§ Directions for this task: Make an exact copy of all the entries, with the pictures left out.

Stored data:
##########

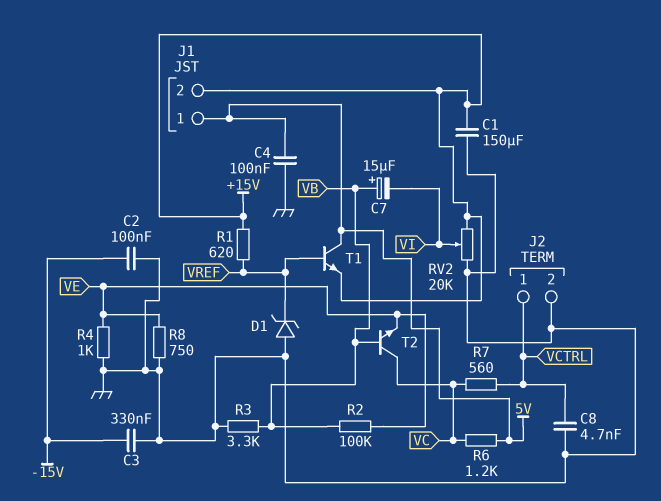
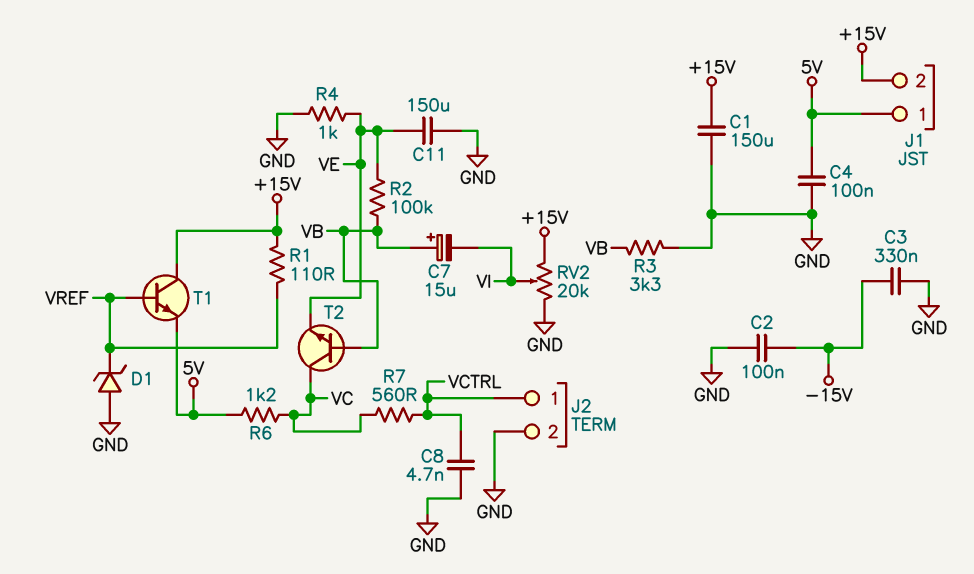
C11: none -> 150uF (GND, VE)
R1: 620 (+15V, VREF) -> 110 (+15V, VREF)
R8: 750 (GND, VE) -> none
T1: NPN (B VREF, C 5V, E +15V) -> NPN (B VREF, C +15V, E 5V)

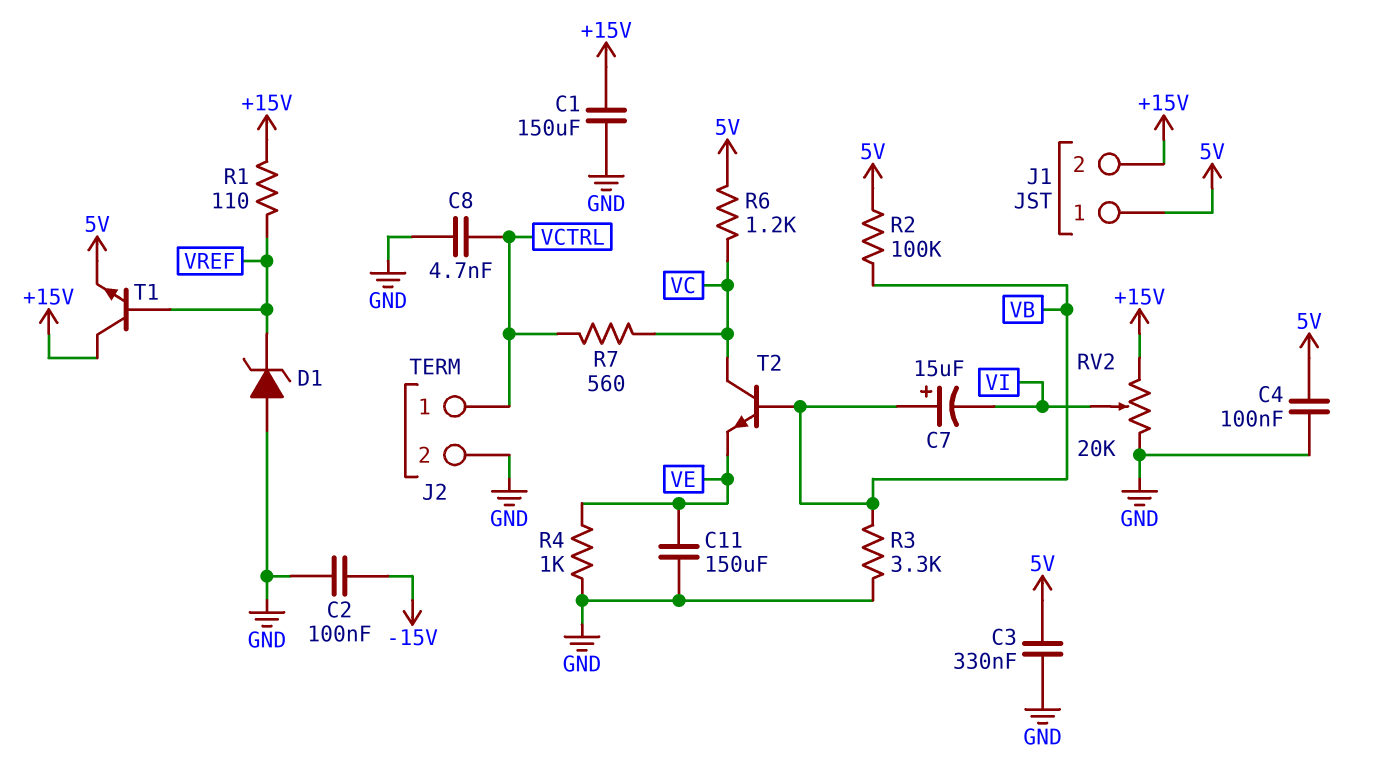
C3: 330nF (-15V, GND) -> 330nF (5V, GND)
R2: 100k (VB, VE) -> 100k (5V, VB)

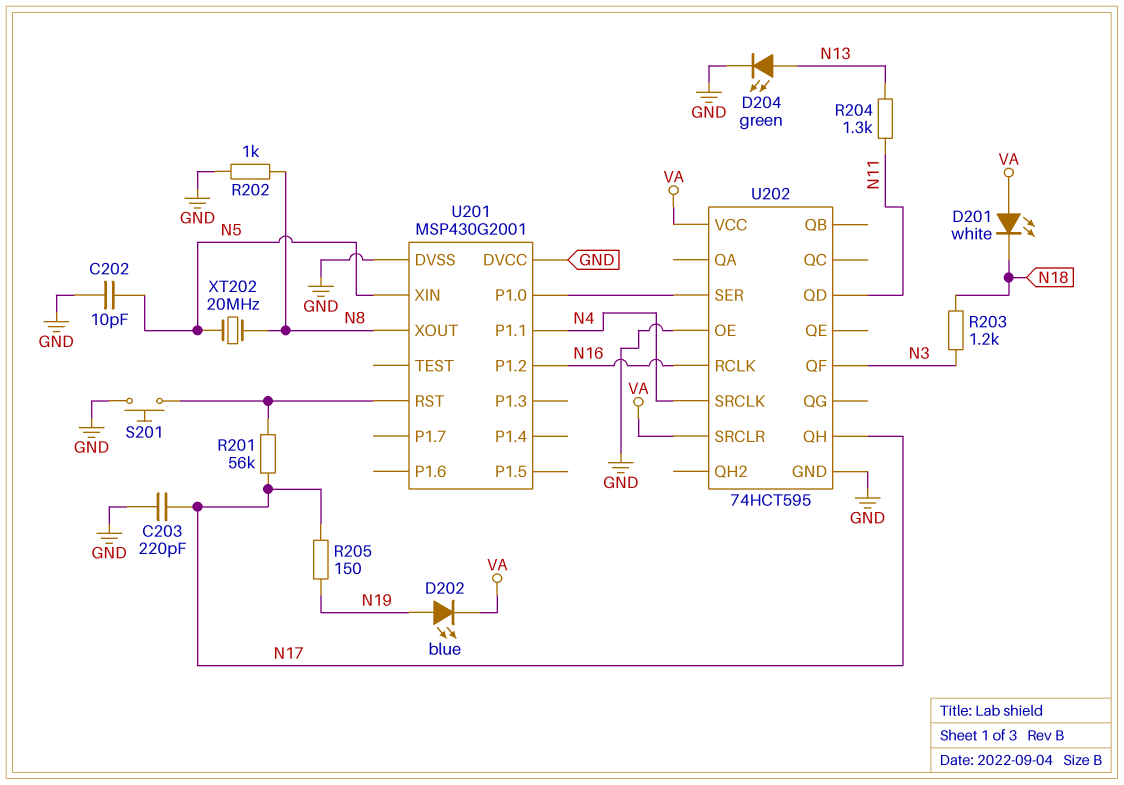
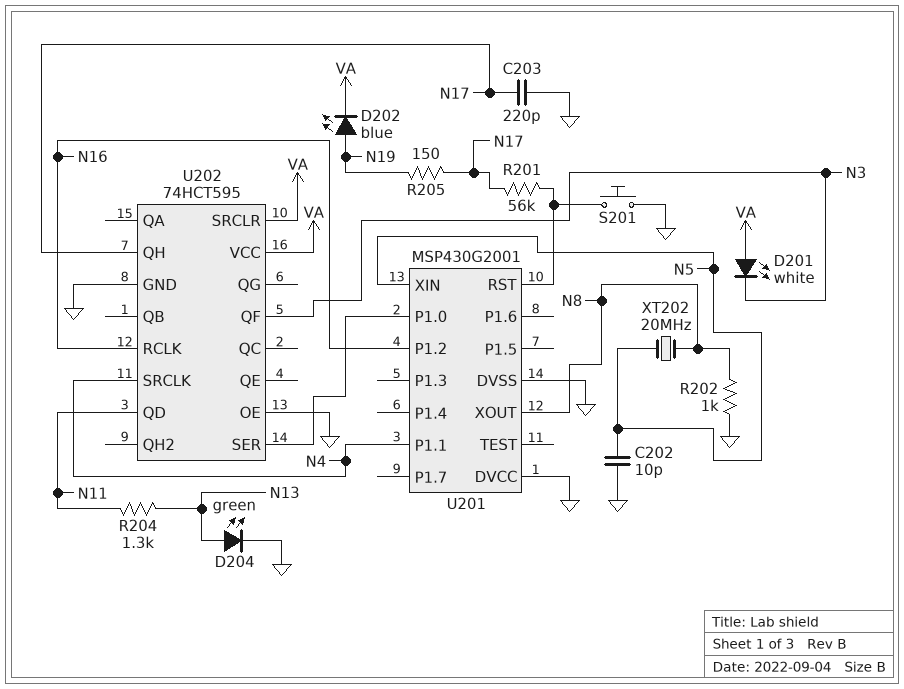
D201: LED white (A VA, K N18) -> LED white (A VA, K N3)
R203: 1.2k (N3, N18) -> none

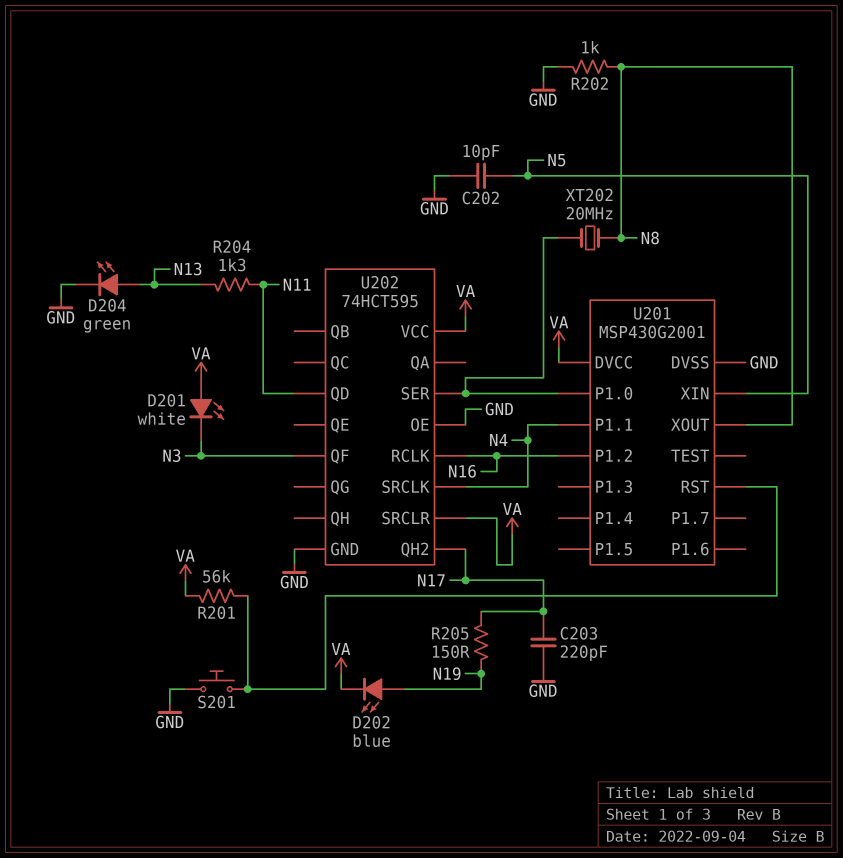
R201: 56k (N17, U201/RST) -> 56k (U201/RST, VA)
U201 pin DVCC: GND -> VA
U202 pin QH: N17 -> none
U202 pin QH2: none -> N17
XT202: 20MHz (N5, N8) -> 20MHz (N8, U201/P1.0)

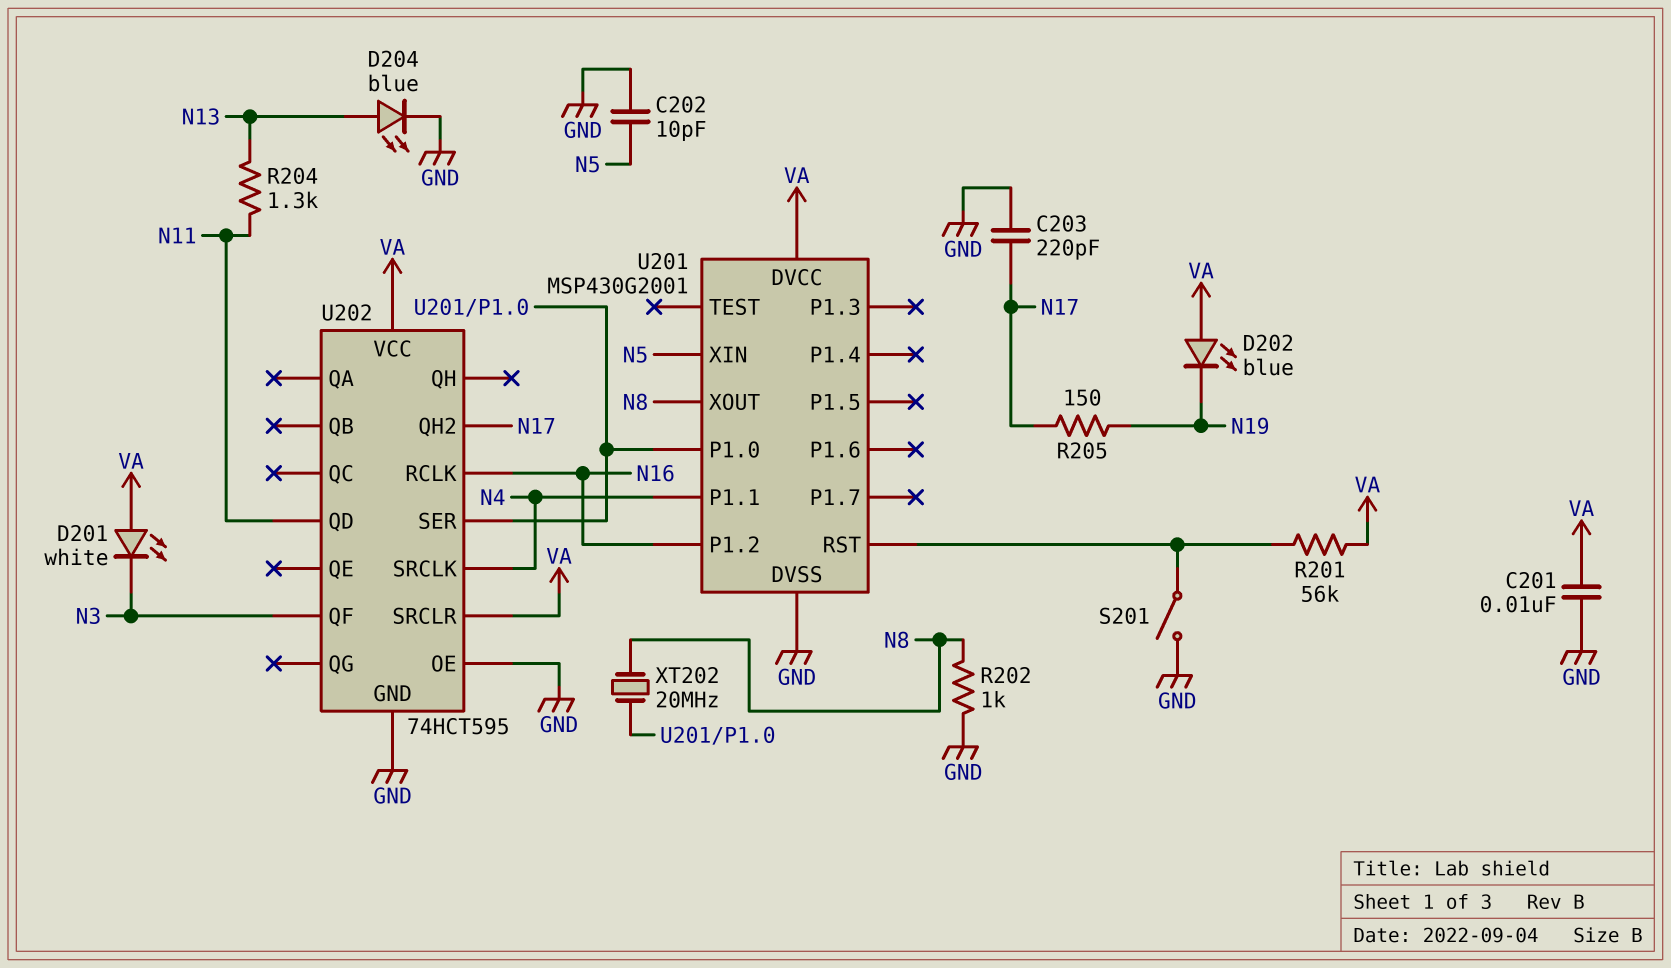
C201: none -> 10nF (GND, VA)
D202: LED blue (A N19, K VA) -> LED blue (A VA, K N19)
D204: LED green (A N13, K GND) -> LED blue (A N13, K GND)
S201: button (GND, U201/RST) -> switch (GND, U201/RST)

##########

§ Solution to this problem:
C11: none -> 150uF (GND, VE)
R1: 620 (+15V, VREF) -> 110 (+15V, VREF)
R8: 750 (GND, VE) -> none
T1: NPN (B VREF, C 5V, E +15V) -> NPN (B VREF, C +15V, E 5V)

C3: 330nF (-15V, GND) -> 330nF (5V, GND)
R2: 100k (VB, VE) -> 100k (5V, VB)

D201: LED white (A VA, K N18) -> LED white (A VA, K N3)
R203: 1.2k (N3, N18) -> none

R201: 56k (N17, U201/RST) -> 56k (U201/RST, VA)
U201 pin DVCC: GND -> VA
U202 pin QH: N17 -> none
U202 pin QH2: none -> N17
XT202: 20MHz (N5, N8) -> 20MHz (N8, U201/P1.0)

C201: none -> 10nF (GND, VA)
D202: LED blue (A N19, K VA) -> LED blue (A VA, K N19)
D204: LED green (A N13, K GND) -> LED blue (A N13, K GND)
S201: button (GND, U201/RST) -> switch (GND, U201/RST)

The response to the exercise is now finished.